(Stored items)
━━━━
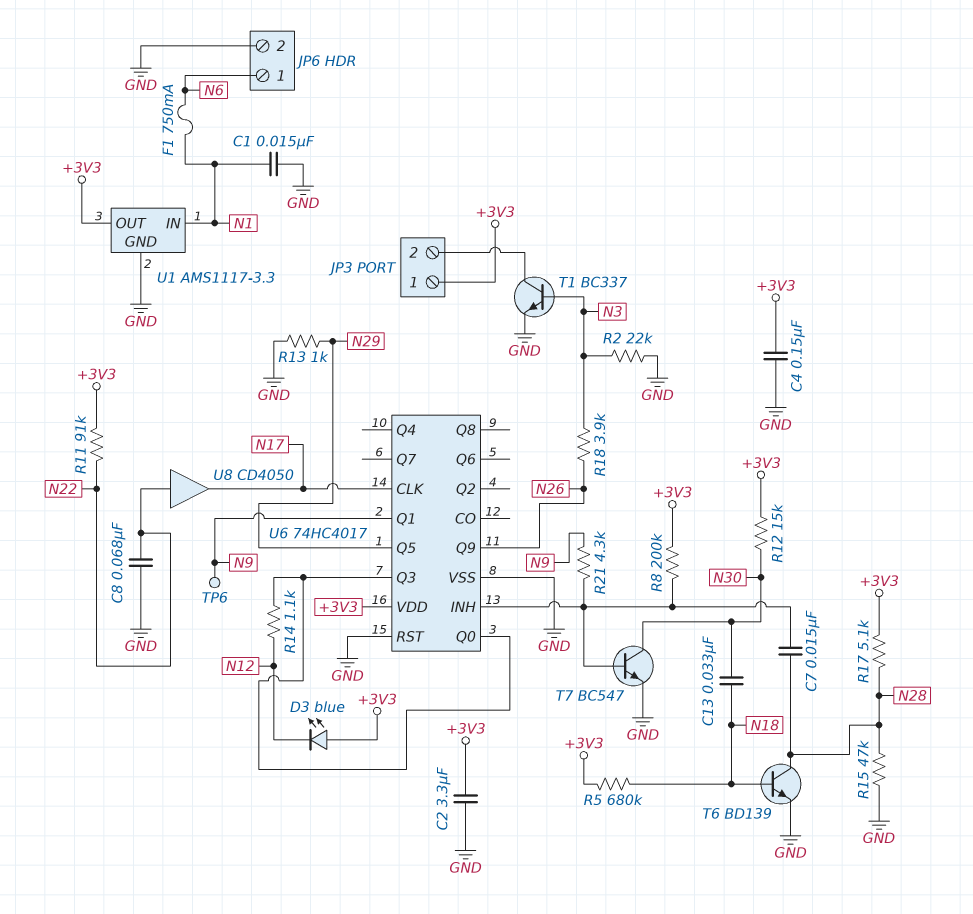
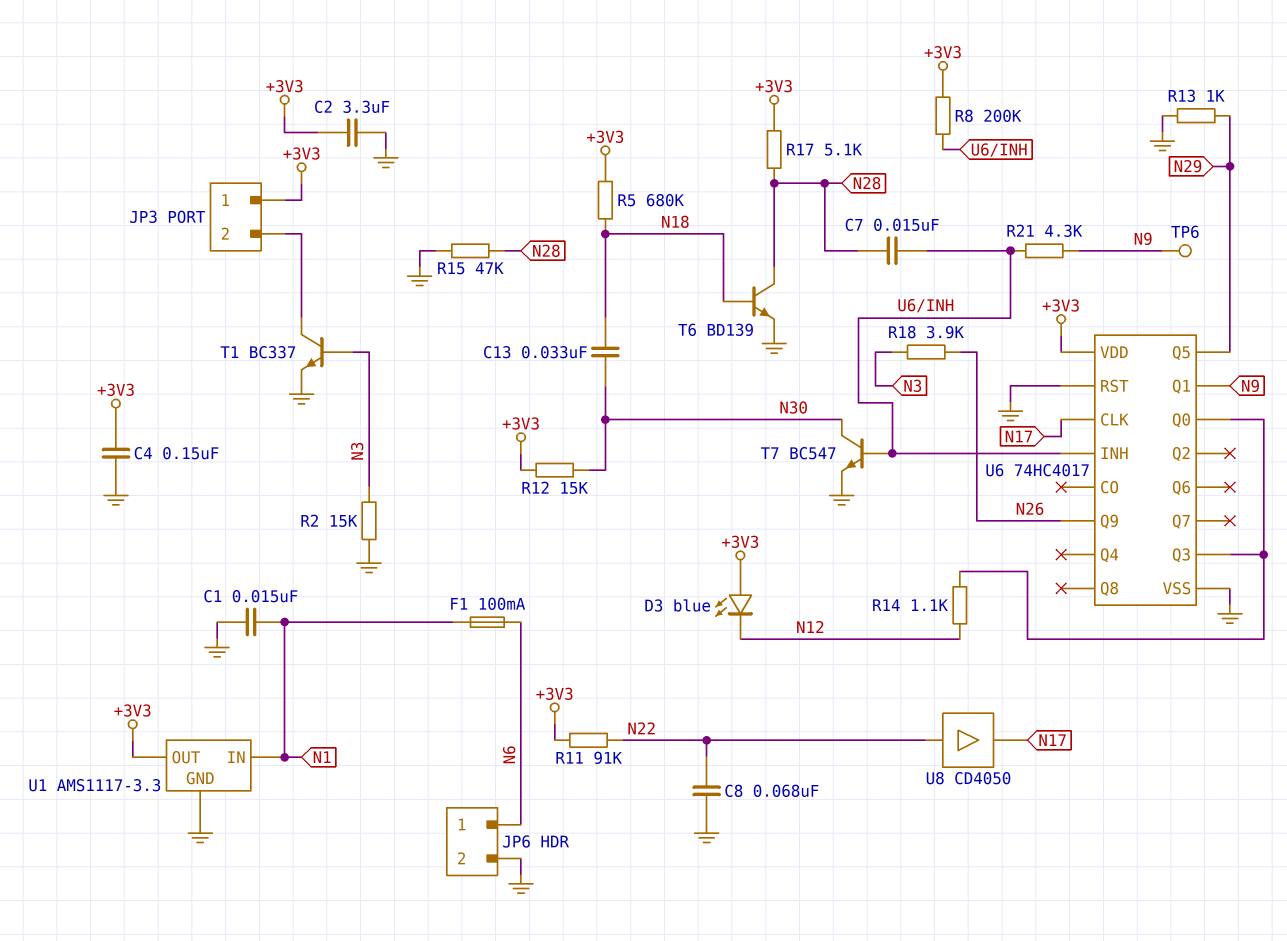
F1: 750mA (N1, N6) -> 100mA (N1, N6)
R2: 22k (GND, N3) -> 15k (GND, N3)

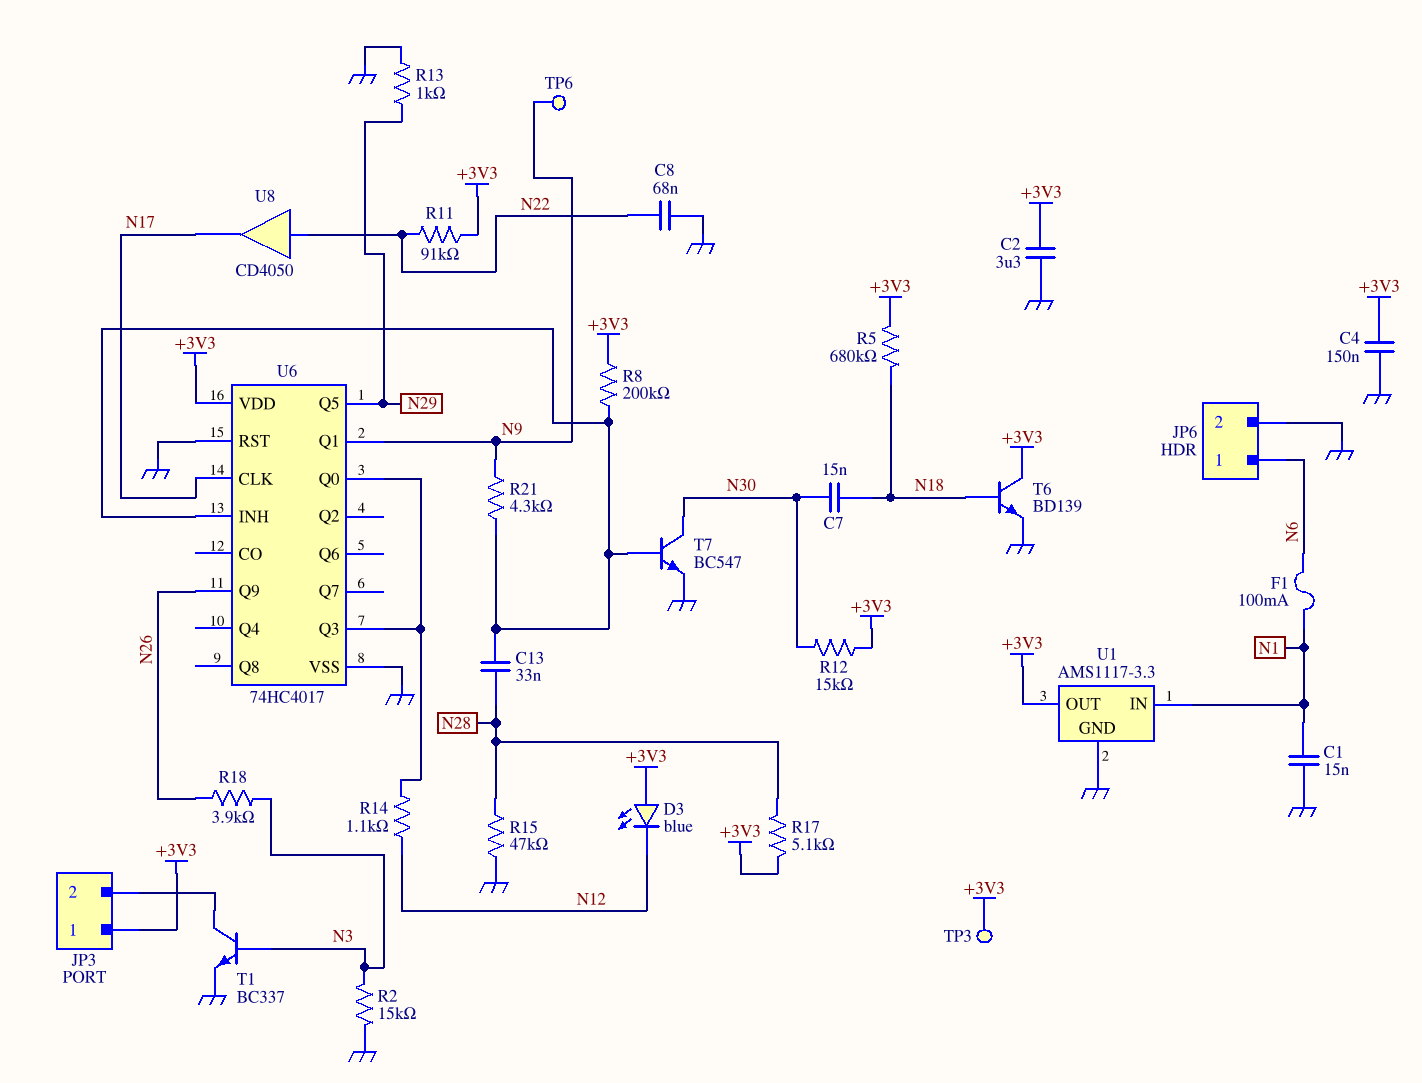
C7: 15nF (N28, U6/INH) -> 15nF (N18, N30)
C13: 33nF (N18, N30) -> 33nF (N28, U6/INH)
T6: NPN BD139 (B N18, C N28, E GND) -> NPN BD139 (B N18, C +3V3, E GND)
TP3: none -> test point (+3V3)

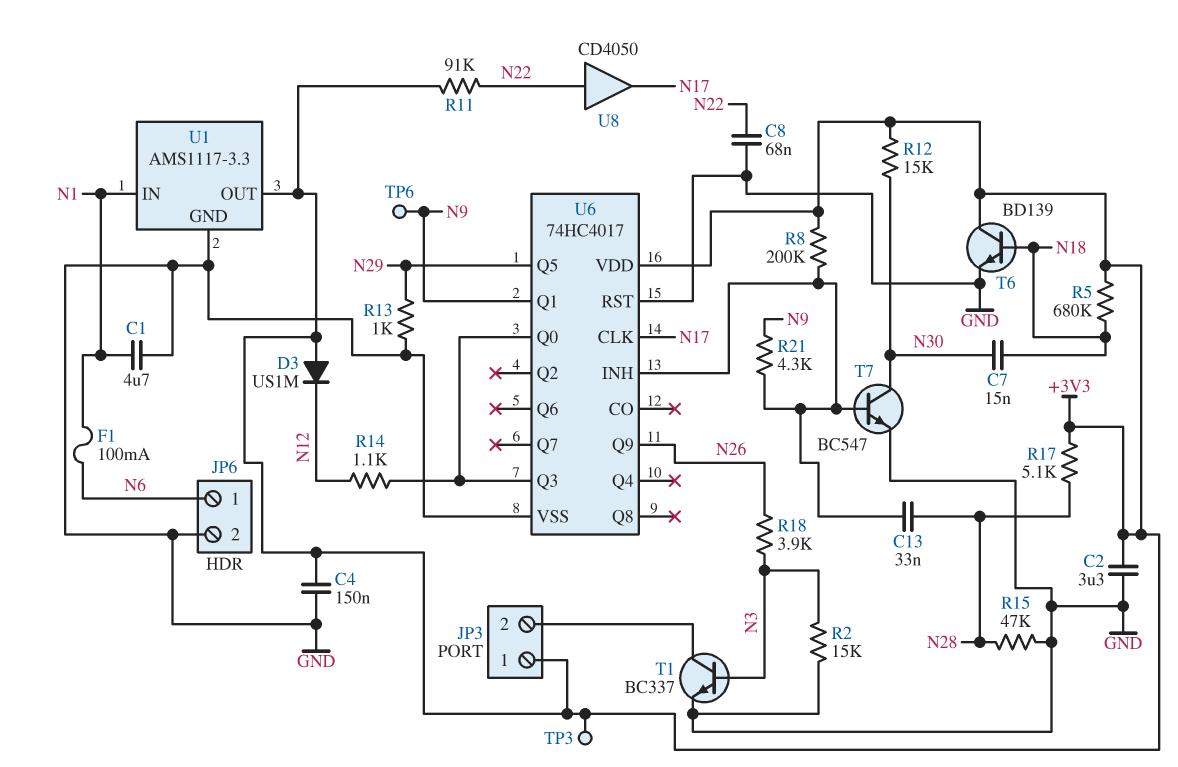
C1: 15nF (GND, N1) -> 4.7uF (GND, N1)
D3: LED blue (A +3V3, K N12) -> diode US1M (A +3V3, K N12)

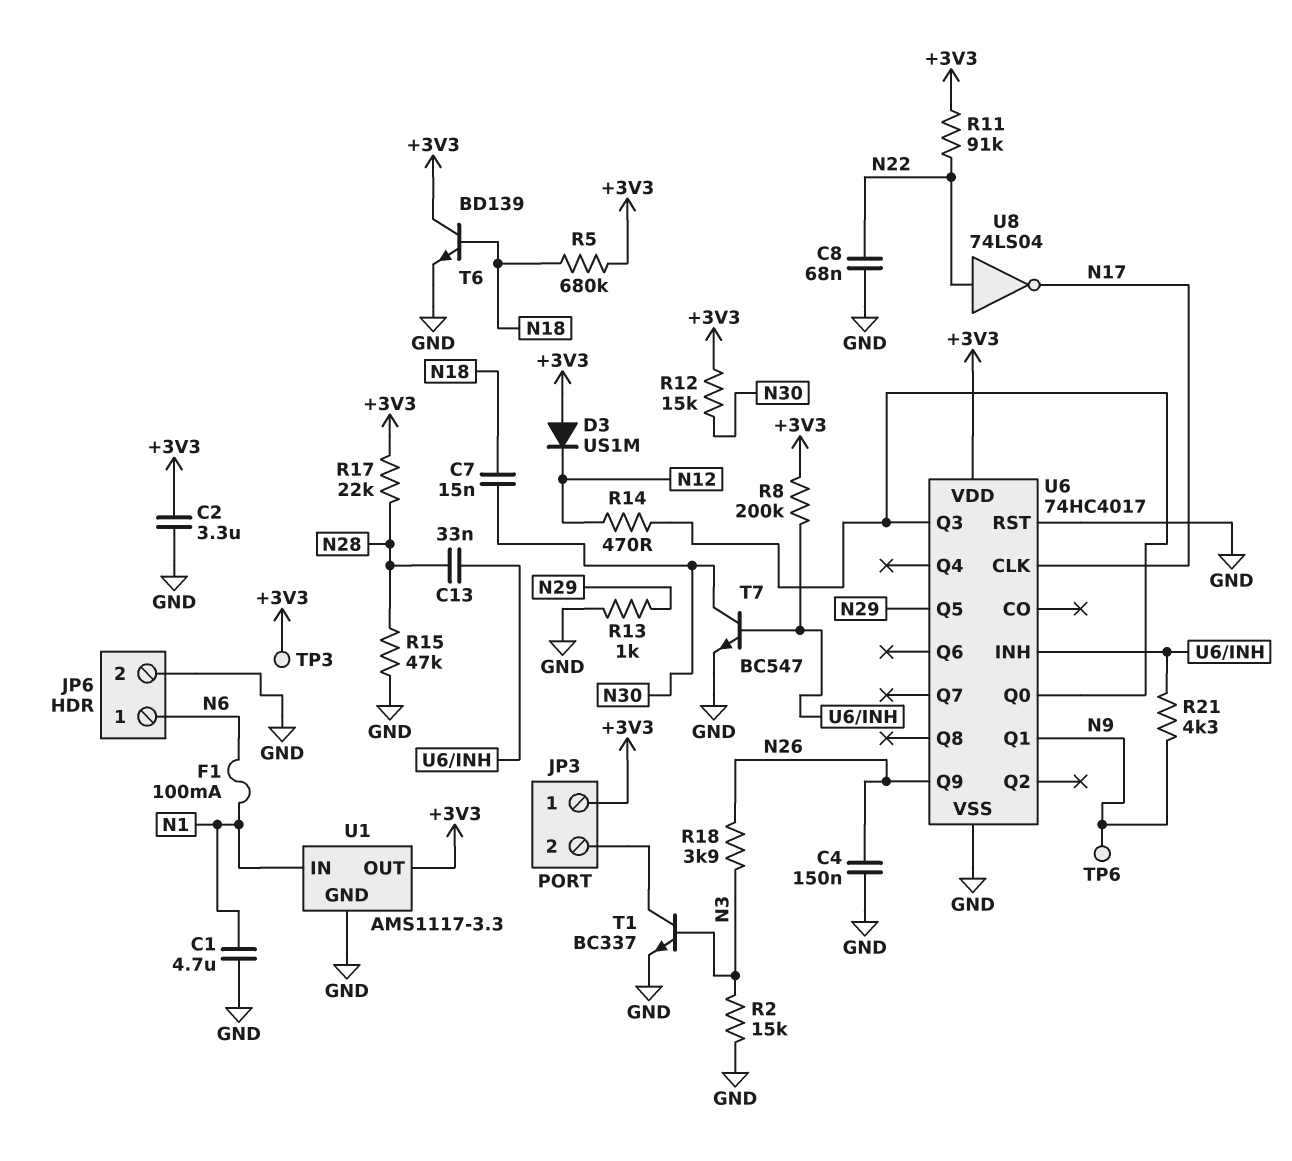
C4: 150nF (+3V3, GND) -> 150nF (GND, N26)
R14: 1.1k (N12, U6/Q0) -> 470 (N12, U6/Q0)
R17: 5.1k (+3V3, N28) -> 22k (+3V3, N28)
U8: buffer CD4050 (in N22, out N17) -> NOT 74LS04 (in N22, out N17)

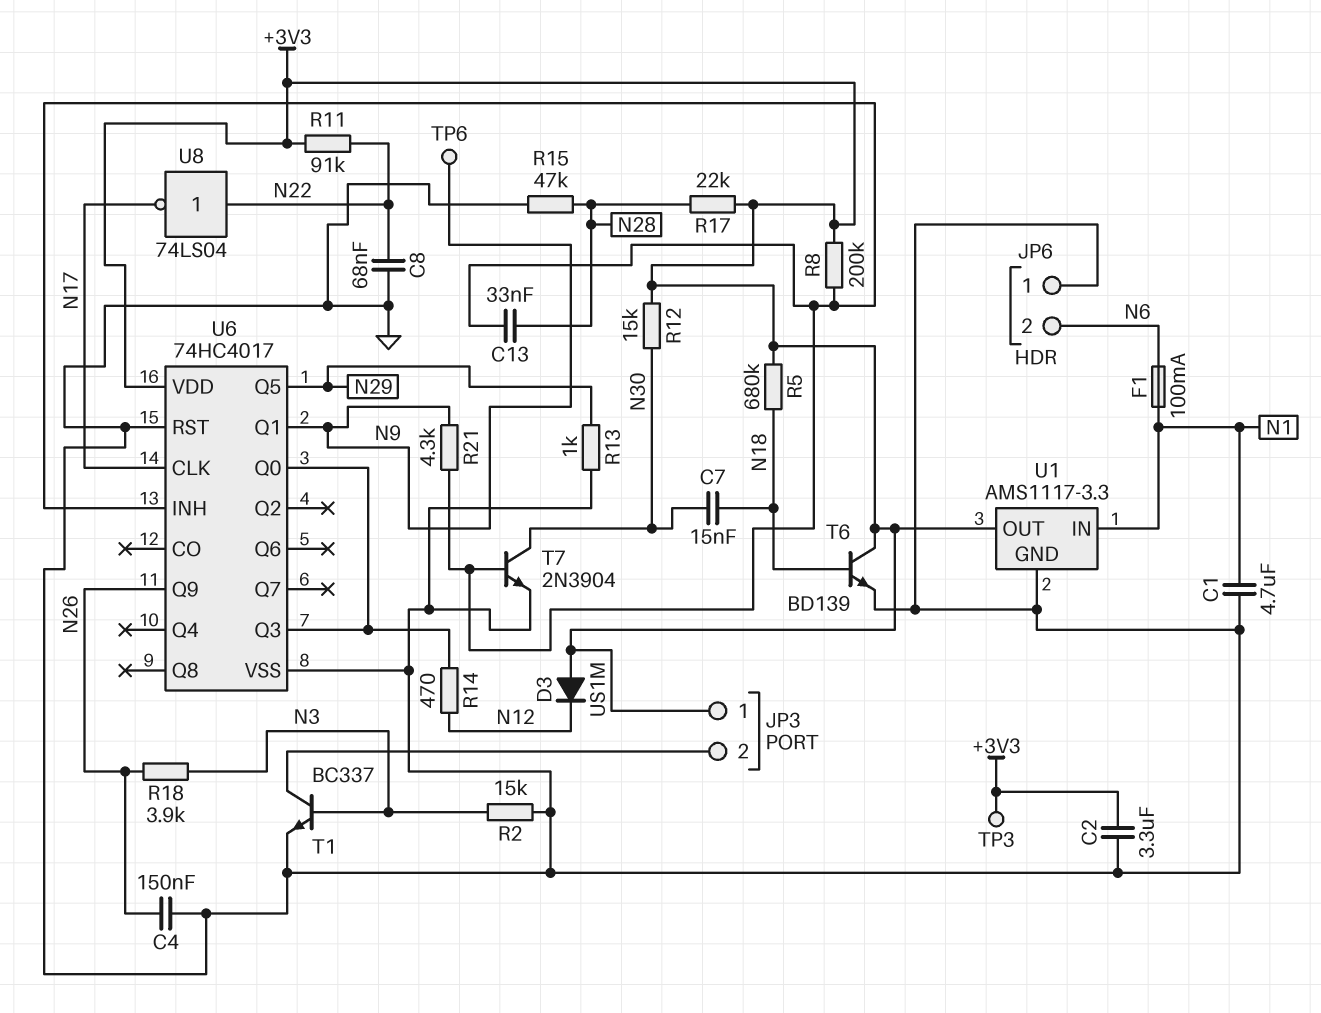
JP6 pin 1: N6 -> GND
JP6 pin 2: GND -> N6
T7: NPN BC547 (B U6/INH, C N30, E GND) -> NPN 2N3904 (B U6/INH, C N30, E GND)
━━━━
[Aim of the task] Your reply must hold only the lines from the line containing "R17: 5.1k (+3V3, N28) -> 22k (+3V3, N28)" through the end of the records above, written out exactly, both ends included, with no pictures, please.

[Result for this task]
R17: 5.1k (+3V3, N28) -> 22k (+3V3, N28)
U8: buffer CD4050 (in N22, out N17) -> NOT 74LS04 (in N22, out N17)

JP6 pin 1: N6 -> GND
JP6 pin 2: GND -> N6
T7: NPN BC547 (B U6/INH, C N30, E GND) -> NPN 2N3904 (B U6/INH, C N30, E GND)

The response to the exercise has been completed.